**What you have to do**
Without including any pictures, write out the data below exactly.

Records from a dataset:
# # # # #
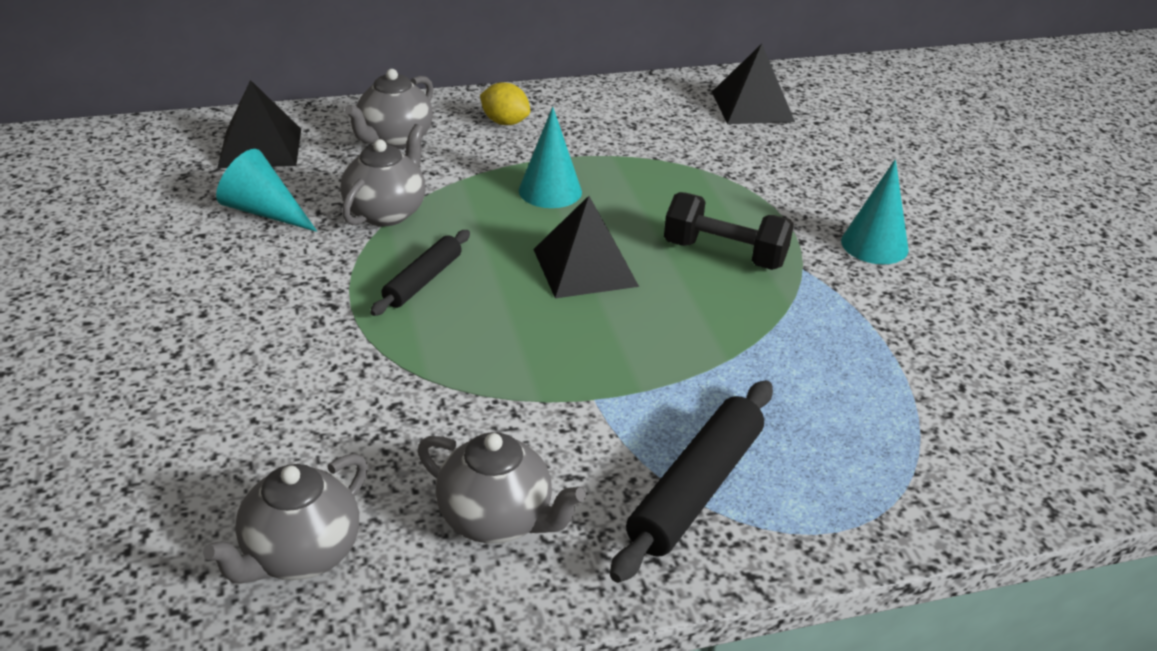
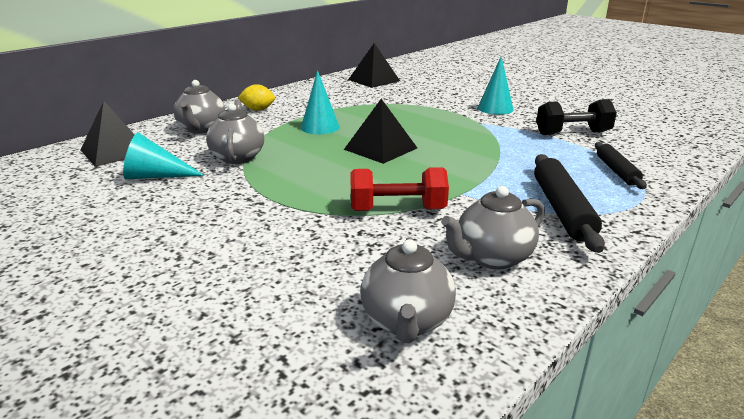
camera: 30 degrees left, 10 degrees down
(423, 280) = (300, 177): black rolling pin -> black rolling pin (616, 171)
(477, 390) = (397, 210): none -> red dumbbell
(497, 520) = (492, 258): grey teapot -> grey teapot turned 150 degrees clockwise
(724, 254) = (438, 127): black dumbbell -> black dumbbell (572, 133)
# # # # #
**The answer**
camera: 30 degrees left, 10 degrees down
(423, 280) = (300, 177): black rolling pin -> black rolling pin (616, 171)
(477, 390) = (397, 210): none -> red dumbbell
(497, 520) = (492, 258): grey teapot -> grey teapot turned 150 degrees clockwise
(724, 254) = (438, 127): black dumbbell -> black dumbbell (572, 133)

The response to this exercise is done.